#### PROBLEM DESCRIPTION
You are asked to filter the data below and copy every line holding "camera".

#### SOURCE MATERIAL
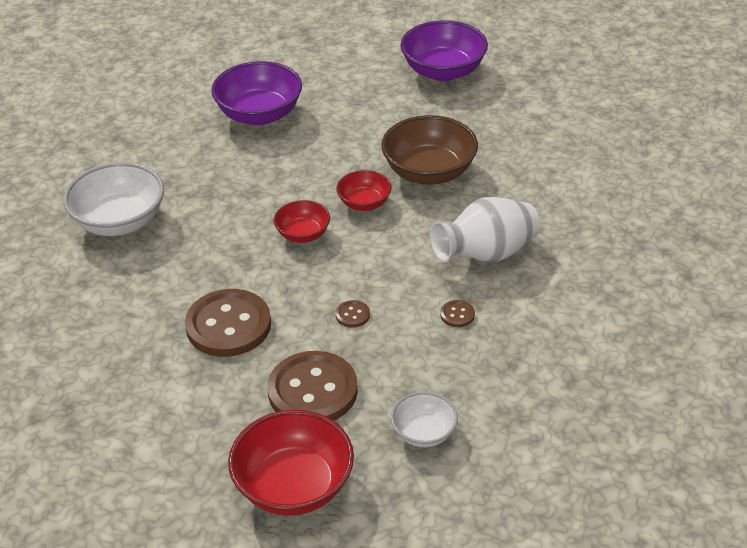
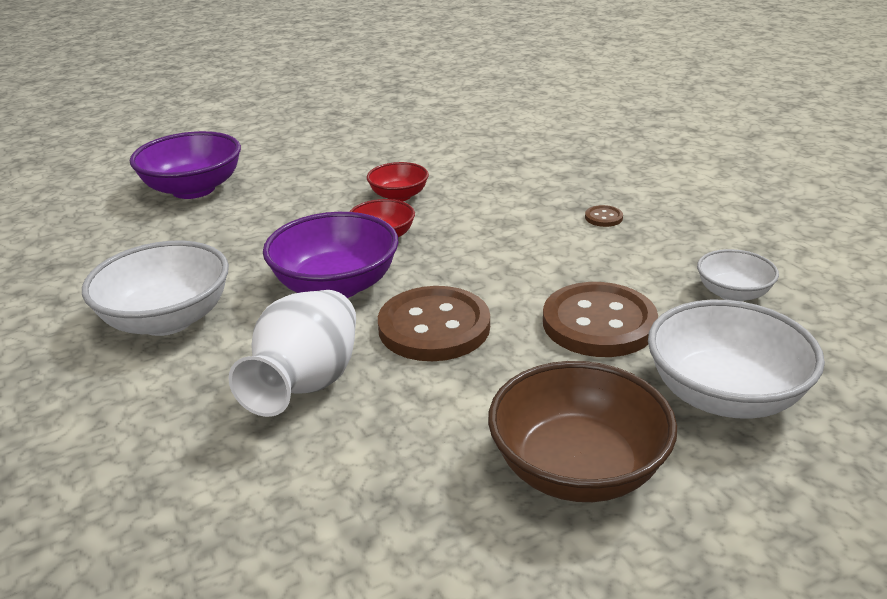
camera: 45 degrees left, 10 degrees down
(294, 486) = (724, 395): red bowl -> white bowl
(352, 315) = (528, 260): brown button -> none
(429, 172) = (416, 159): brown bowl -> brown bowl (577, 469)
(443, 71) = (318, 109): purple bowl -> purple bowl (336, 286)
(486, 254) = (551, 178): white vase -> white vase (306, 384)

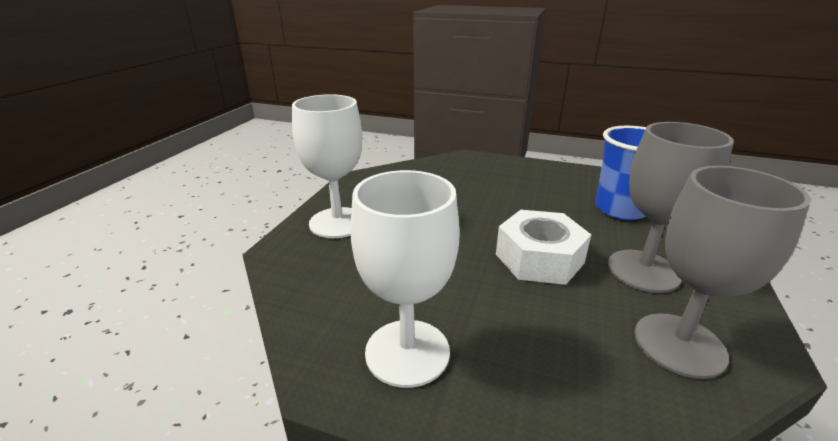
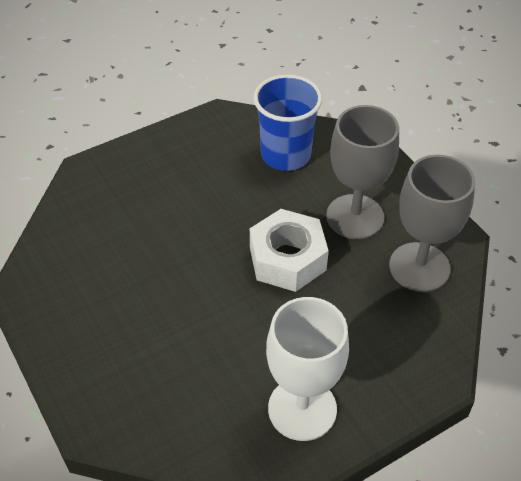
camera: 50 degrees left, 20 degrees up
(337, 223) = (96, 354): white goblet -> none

#### WRITTEN SOLUTION
camera: 45 degrees left, 10 degrees down
camera: 50 degrees left, 20 degrees up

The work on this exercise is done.